▶ **Instructions to follow**
Your answer should be the entries below, reproduced character for character.

[Exercise inputs Boundary: Start]

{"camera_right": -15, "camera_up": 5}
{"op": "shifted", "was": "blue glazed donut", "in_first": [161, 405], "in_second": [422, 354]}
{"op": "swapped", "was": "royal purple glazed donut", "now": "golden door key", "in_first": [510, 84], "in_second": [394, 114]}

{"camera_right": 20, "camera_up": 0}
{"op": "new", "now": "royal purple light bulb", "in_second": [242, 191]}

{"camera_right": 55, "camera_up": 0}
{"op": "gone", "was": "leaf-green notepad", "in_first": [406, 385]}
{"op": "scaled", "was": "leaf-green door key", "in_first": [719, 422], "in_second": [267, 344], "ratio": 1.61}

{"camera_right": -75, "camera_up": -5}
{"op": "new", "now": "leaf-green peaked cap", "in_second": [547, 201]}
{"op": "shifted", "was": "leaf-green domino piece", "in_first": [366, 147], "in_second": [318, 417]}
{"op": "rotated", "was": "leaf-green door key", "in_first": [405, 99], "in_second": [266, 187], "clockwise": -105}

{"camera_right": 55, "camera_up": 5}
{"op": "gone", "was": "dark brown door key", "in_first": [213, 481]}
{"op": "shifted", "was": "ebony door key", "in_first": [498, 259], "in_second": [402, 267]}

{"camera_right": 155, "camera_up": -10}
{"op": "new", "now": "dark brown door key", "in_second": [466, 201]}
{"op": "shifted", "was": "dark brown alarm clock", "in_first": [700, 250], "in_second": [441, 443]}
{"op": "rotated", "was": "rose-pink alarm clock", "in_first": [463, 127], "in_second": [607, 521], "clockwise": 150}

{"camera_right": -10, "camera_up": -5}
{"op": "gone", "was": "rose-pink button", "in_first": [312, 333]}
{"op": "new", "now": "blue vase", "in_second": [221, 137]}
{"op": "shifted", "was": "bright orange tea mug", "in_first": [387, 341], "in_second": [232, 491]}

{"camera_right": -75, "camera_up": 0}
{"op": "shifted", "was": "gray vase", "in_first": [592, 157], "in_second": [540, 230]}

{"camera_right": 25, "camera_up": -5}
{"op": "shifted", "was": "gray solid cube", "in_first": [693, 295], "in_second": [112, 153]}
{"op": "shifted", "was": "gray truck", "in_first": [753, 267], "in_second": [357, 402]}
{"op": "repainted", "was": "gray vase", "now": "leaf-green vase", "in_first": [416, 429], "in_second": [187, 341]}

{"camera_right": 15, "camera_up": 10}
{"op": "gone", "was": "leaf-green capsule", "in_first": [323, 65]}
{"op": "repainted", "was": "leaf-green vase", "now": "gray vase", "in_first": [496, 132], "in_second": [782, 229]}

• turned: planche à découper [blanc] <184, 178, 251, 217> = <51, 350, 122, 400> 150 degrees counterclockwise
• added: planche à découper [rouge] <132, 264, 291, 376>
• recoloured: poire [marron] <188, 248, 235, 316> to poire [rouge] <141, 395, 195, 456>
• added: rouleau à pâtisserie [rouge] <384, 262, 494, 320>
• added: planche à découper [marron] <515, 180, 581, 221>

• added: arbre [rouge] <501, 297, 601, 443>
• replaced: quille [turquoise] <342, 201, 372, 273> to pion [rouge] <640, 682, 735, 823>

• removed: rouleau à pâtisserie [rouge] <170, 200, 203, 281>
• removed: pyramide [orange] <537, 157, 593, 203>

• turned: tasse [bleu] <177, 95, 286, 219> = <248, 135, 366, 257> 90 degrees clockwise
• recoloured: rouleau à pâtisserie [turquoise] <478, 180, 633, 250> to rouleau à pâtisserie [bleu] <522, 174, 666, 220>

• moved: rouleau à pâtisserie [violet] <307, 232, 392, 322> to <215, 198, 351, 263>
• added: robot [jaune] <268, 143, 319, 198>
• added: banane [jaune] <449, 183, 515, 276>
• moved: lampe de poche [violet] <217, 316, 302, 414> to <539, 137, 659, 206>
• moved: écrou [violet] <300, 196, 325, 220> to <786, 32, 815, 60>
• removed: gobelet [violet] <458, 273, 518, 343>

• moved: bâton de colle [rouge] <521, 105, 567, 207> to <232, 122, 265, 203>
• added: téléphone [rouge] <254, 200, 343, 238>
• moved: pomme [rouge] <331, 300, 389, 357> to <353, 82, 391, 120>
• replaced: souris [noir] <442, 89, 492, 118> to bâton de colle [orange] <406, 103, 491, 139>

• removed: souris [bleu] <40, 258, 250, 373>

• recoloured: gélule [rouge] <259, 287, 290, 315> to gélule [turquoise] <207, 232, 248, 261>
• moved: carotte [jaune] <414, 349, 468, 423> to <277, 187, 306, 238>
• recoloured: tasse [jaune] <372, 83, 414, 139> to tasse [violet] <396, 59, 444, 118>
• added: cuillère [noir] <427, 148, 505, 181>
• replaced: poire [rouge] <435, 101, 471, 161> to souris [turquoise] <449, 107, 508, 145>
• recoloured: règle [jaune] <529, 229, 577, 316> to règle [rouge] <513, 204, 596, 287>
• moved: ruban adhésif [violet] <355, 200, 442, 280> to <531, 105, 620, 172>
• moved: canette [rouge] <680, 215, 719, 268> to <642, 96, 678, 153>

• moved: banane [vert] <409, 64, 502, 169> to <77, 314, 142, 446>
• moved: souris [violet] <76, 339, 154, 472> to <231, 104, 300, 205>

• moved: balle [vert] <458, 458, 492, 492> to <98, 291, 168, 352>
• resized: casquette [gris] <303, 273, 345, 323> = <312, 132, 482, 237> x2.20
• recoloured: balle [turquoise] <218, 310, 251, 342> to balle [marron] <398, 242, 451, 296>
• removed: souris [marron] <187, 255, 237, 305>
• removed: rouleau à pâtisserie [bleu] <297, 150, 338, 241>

[Exercise inputs Boundary: End]

▶ **Finished exercise**
{"camera_right": -15, "camera_up": 5}
{"op": "shifted", "was": "blue glazed donut", "in_first": [161, 405], "in_second": [422, 354]}
{"op": "swapped", "was": "royal purple glazed donut", "now": "golden door key", "in_first": [510, 84], "in_second": [394, 114]}

{"camera_right": 20, "camera_up": 0}
{"op": "new", "now": "royal purple light bulb", "in_second": [242, 191]}

{"camera_right": 55, "camera_up": 0}
{"op": "gone", "was": "leaf-green notepad", "in_first": [406, 385]}
{"op": "scaled", "was": "leaf-green door key", "in_first": [719, 422], "in_second": [267, 344], "ratio": 1.61}

{"camera_right": -75, "camera_up": -5}
{"op": "new", "now": "leaf-green peaked cap", "in_second": [547, 201]}
{"op": "shifted", "was": "leaf-green domino piece", "in_first": [366, 147], "in_second": [318, 417]}
{"op": "rotated", "was": "leaf-green door key", "in_first": [405, 99], "in_second": [266, 187], "clockwise": -105}

{"camera_right": 55, "camera_up": 5}
{"op": "gone", "was": "dark brown door key", "in_first": [213, 481]}
{"op": "shifted", "was": "ebony door key", "in_first": [498, 259], "in_second": [402, 267]}

{"camera_right": 155, "camera_up": -10}
{"op": "new", "now": "dark brown door key", "in_second": [466, 201]}
{"op": "shifted", "was": "dark brown alarm clock", "in_first": [700, 250], "in_second": [441, 443]}
{"op": "rotated", "was": "rose-pink alarm clock", "in_first": [463, 127], "in_second": [607, 521], "clockwise": 150}

{"camera_right": -10, "camera_up": -5}
{"op": "gone", "was": "rose-pink button", "in_first": [312, 333]}
{"op": "new", "now": "blue vase", "in_second": [221, 137]}
{"op": "shifted", "was": "bright orange tea mug", "in_first": [387, 341], "in_second": [232, 491]}

{"camera_right": -75, "camera_up": 0}
{"op": "shifted", "was": "gray vase", "in_first": [592, 157], "in_second": [540, 230]}

{"camera_right": 25, "camera_up": -5}
{"op": "shifted", "was": "gray solid cube", "in_first": [693, 295], "in_second": [112, 153]}
{"op": "shifted", "was": "gray truck", "in_first": [753, 267], "in_second": [357, 402]}
{"op": "repainted", "was": "gray vase", "now": "leaf-green vase", "in_first": [416, 429], "in_second": [187, 341]}

{"camera_right": 15, "camera_up": 10}
{"op": "gone", "was": "leaf-green capsule", "in_first": [323, 65]}
{"op": "repainted", "was": "leaf-green vase", "now": "gray vase", "in_first": [496, 132], "in_second": [782, 229]}

• turned: planche à découper [blanc] <184, 178, 251, 217> = <51, 350, 122, 400> 150 degrees counterclockwise
• added: planche à découper [rouge] <132, 264, 291, 376>
• recoloured: poire [marron] <188, 248, 235, 316> to poire [rouge] <141, 395, 195, 456>
• added: rouleau à pâtisserie [rouge] <384, 262, 494, 320>
• added: planche à découper [marron] <515, 180, 581, 221>

• added: arbre [rouge] <501, 297, 601, 443>
• replaced: quille [turquoise] <342, 201, 372, 273> to pion [rouge] <640, 682, 735, 823>

• removed: rouleau à pâtisserie [rouge] <170, 200, 203, 281>
• removed: pyramide [orange] <537, 157, 593, 203>

• turned: tasse [bleu] <177, 95, 286, 219> = <248, 135, 366, 257> 90 degrees clockwise
• recoloured: rouleau à pâtisserie [turquoise] <478, 180, 633, 250> to rouleau à pâtisserie [bleu] <522, 174, 666, 220>

• moved: rouleau à pâtisserie [violet] <307, 232, 392, 322> to <215, 198, 351, 263>
• added: robot [jaune] <268, 143, 319, 198>
• added: banane [jaune] <449, 183, 515, 276>
• moved: lampe de poche [violet] <217, 316, 302, 414> to <539, 137, 659, 206>
• moved: écrou [violet] <300, 196, 325, 220> to <786, 32, 815, 60>
• removed: gobelet [violet] <458, 273, 518, 343>

• moved: bâton de colle [rouge] <521, 105, 567, 207> to <232, 122, 265, 203>
• added: téléphone [rouge] <254, 200, 343, 238>
• moved: pomme [rouge] <331, 300, 389, 357> to <353, 82, 391, 120>
• replaced: souris [noir] <442, 89, 492, 118> to bâton de colle [orange] <406, 103, 491, 139>

• removed: souris [bleu] <40, 258, 250, 373>

• recoloured: gélule [rouge] <259, 287, 290, 315> to gélule [turquoise] <207, 232, 248, 261>
• moved: carotte [jaune] <414, 349, 468, 423> to <277, 187, 306, 238>
• recoloured: tasse [jaune] <372, 83, 414, 139> to tasse [violet] <396, 59, 444, 118>
• added: cuillère [noir] <427, 148, 505, 181>
• replaced: poire [rouge] <435, 101, 471, 161> to souris [turquoise] <449, 107, 508, 145>
• recoloured: règle [jaune] <529, 229, 577, 316> to règle [rouge] <513, 204, 596, 287>
• moved: ruban adhésif [violet] <355, 200, 442, 280> to <531, 105, 620, 172>
• moved: canette [rouge] <680, 215, 719, 268> to <642, 96, 678, 153>

• moved: banane [vert] <409, 64, 502, 169> to <77, 314, 142, 446>
• moved: souris [violet] <76, 339, 154, 472> to <231, 104, 300, 205>

• moved: balle [vert] <458, 458, 492, 492> to <98, 291, 168, 352>
• resized: casquette [gris] <303, 273, 345, 323> = <312, 132, 482, 237> x2.20
• recoloured: balle [turquoise] <218, 310, 251, 342> to balle [marron] <398, 242, 451, 296>
• removed: souris [marron] <187, 255, 237, 305>
• removed: rouleau à pâtisserie [bleu] <297, 150, 338, 241>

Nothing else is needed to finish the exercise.